Task brief: Transcribe the records below exactly as written, from the opening line through the line that contains "R4: 820 (JP1/2, KEY) -> 820 (DRV, KEY)".

------------------------

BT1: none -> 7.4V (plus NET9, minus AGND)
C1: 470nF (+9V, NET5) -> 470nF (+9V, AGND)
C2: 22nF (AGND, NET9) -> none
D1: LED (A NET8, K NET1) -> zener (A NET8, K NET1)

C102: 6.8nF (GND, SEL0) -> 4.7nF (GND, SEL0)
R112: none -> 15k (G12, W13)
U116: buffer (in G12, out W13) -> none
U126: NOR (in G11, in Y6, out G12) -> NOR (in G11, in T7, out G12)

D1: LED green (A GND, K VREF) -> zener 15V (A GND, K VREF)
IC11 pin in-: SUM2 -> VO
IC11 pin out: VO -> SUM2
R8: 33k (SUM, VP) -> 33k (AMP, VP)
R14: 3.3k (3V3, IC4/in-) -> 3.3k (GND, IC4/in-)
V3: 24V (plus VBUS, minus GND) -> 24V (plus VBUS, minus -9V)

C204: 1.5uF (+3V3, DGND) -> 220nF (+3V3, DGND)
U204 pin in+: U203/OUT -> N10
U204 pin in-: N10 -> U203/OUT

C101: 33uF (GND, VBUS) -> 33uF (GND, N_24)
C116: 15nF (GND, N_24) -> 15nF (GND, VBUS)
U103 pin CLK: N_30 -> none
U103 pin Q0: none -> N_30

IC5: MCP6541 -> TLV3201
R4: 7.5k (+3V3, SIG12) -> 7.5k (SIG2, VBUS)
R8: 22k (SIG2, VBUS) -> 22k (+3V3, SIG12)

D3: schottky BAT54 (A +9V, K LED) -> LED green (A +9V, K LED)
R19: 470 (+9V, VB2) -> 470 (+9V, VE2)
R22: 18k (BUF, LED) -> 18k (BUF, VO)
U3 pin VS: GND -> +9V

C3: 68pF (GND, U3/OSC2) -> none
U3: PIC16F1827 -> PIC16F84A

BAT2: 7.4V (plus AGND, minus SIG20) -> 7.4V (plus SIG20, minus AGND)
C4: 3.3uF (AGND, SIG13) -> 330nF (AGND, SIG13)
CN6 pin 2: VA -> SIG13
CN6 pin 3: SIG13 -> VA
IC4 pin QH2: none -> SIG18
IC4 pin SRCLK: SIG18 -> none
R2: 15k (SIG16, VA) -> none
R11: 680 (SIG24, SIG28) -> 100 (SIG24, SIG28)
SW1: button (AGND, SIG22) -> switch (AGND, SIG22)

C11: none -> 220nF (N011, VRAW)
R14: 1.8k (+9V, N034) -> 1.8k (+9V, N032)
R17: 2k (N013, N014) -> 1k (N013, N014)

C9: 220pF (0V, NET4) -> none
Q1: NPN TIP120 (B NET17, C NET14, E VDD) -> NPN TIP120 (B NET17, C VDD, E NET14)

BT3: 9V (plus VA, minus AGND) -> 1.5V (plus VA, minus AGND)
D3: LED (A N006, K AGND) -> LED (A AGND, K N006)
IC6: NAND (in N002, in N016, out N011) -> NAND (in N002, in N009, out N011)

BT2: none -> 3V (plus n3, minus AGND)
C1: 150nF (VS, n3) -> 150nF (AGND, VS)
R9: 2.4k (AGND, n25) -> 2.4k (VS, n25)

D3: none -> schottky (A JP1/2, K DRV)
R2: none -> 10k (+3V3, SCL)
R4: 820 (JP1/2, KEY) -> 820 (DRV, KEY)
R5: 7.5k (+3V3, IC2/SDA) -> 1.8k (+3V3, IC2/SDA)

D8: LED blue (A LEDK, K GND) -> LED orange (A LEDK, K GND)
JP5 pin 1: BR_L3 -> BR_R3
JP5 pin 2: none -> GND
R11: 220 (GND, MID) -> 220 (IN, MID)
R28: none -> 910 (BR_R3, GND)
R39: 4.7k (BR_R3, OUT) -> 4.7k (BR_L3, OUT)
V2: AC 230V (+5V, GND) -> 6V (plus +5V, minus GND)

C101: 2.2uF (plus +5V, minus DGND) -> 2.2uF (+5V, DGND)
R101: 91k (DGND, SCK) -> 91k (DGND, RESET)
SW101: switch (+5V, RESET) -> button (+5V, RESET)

------------------------

Answer to this problem:
BT1: none -> 7.4V (plus NET9, minus AGND)
C1: 470nF (+9V, NET5) -> 470nF (+9V, AGND)
C2: 22nF (AGND, NET9) -> none
D1: LED (A NET8, K NET1) -> zener (A NET8, K NET1)

C102: 6.8nF (GND, SEL0) -> 4.7nF (GND, SEL0)
R112: none -> 15k (G12, W13)
U116: buffer (in G12, out W13) -> none
U126: NOR (in G11, in Y6, out G12) -> NOR (in G11, in T7, out G12)

D1: LED green (A GND, K VREF) -> zener 15V (A GND, K VREF)
IC11 pin in-: SUM2 -> VO
IC11 pin out: VO -> SUM2
R8: 33k (SUM, VP) -> 33k (AMP, VP)
R14: 3.3k (3V3, IC4/in-) -> 3.3k (GND, IC4/in-)
V3: 24V (plus VBUS, minus GND) -> 24V (plus VBUS, minus -9V)

C204: 1.5uF (+3V3, DGND) -> 220nF (+3V3, DGND)
U204 pin in+: U203/OUT -> N10
U204 pin in-: N10 -> U203/OUT

C101: 33uF (GND, VBUS) -> 33uF (GND, N_24)
C116: 15nF (GND, N_24) -> 15nF (GND, VBUS)
U103 pin CLK: N_30 -> none
U103 pin Q0: none -> N_30

IC5: MCP6541 -> TLV3201
R4: 7.5k (+3V3, SIG12) -> 7.5k (SIG2, VBUS)
R8: 22k (SIG2, VBUS) -> 22k (+3V3, SIG12)

D3: schottky BAT54 (A +9V, K LED) -> LED green (A +9V, K LED)
R19: 470 (+9V, VB2) -> 470 (+9V, VE2)
R22: 18k (BUF, LED) -> 18k (BUF, VO)
U3 pin VS: GND -> +9V

C3: 68pF (GND, U3/OSC2) -> none
U3: PIC16F1827 -> PIC16F84A

BAT2: 7.4V (plus AGND, minus SIG20) -> 7.4V (plus SIG20, minus AGND)
C4: 3.3uF (AGND, SIG13) -> 330nF (AGND, SIG13)
CN6 pin 2: VA -> SIG13
CN6 pin 3: SIG13 -> VA
IC4 pin QH2: none -> SIG18
IC4 pin SRCLK: SIG18 -> none
R2: 15k (SIG16, VA) -> none
R11: 680 (SIG24, SIG28) -> 100 (SIG24, SIG28)
SW1: button (AGND, SIG22) -> switch (AGND, SIG22)

C11: none -> 220nF (N011, VRAW)
R14: 1.8k (+9V, N034) -> 1.8k (+9V, N032)
R17: 2k (N013, N014) -> 1k (N013, N014)

C9: 220pF (0V, NET4) -> none
Q1: NPN TIP120 (B NET17, C NET14, E VDD) -> NPN TIP120 (B NET17, C VDD, E NET14)

BT3: 9V (plus VA, minus AGND) -> 1.5V (plus VA, minus AGND)
D3: LED (A N006, K AGND) -> LED (A AGND, K N006)
IC6: NAND (in N002, in N016, out N011) -> NAND (in N002, in N009, out N011)

BT2: none -> 3V (plus n3, minus AGND)
C1: 150nF (VS, n3) -> 150nF (AGND, VS)
R9: 2.4k (AGND, n25) -> 2.4k (VS, n25)

D3: none -> schottky (A JP1/2, K DRV)
R2: none -> 10k (+3V3, SCL)
R4: 820 (JP1/2, KEY) -> 820 (DRV, KEY)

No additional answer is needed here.